Two-scene object counts:
-- Opening Marker --
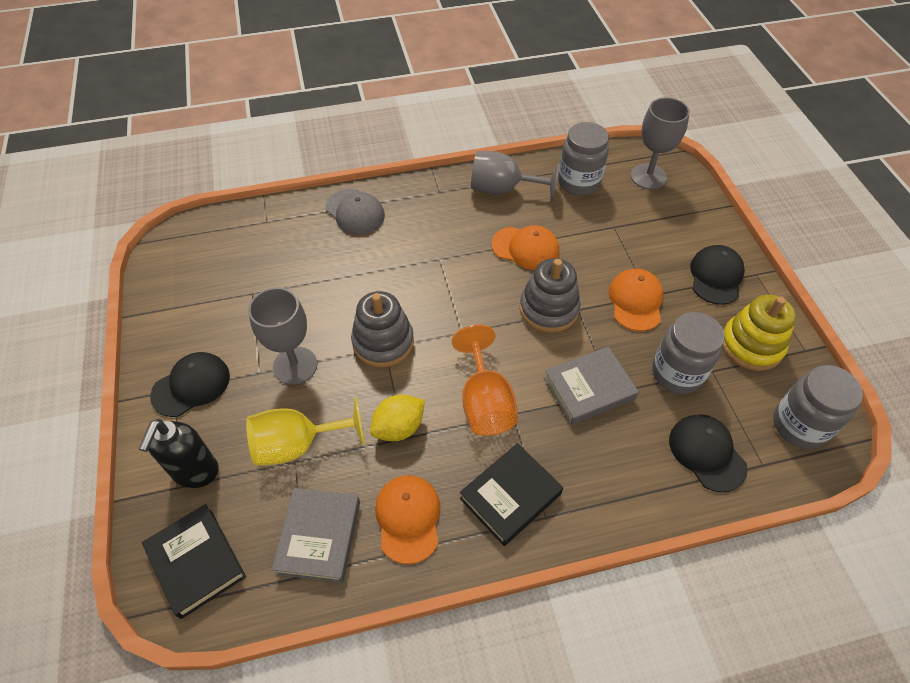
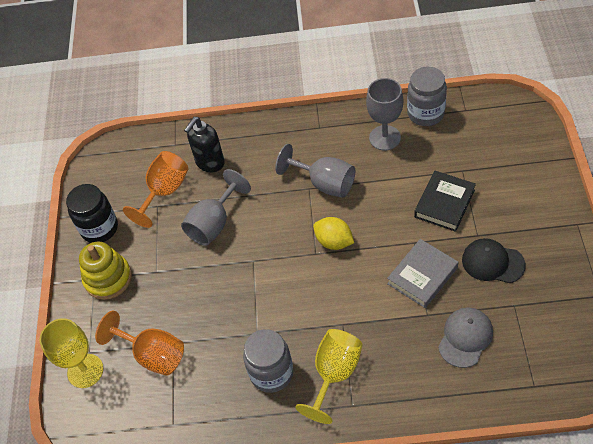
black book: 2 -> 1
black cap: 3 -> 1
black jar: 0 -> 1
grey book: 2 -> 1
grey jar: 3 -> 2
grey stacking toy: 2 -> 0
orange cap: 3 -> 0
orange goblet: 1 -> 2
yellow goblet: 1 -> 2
-- Closing Marker --
*TRY IT*:
Each line above that includes "black" should be shown.

*RESPONSE*:
black book: 2 -> 1
black cap: 3 -> 1
black jar: 0 -> 1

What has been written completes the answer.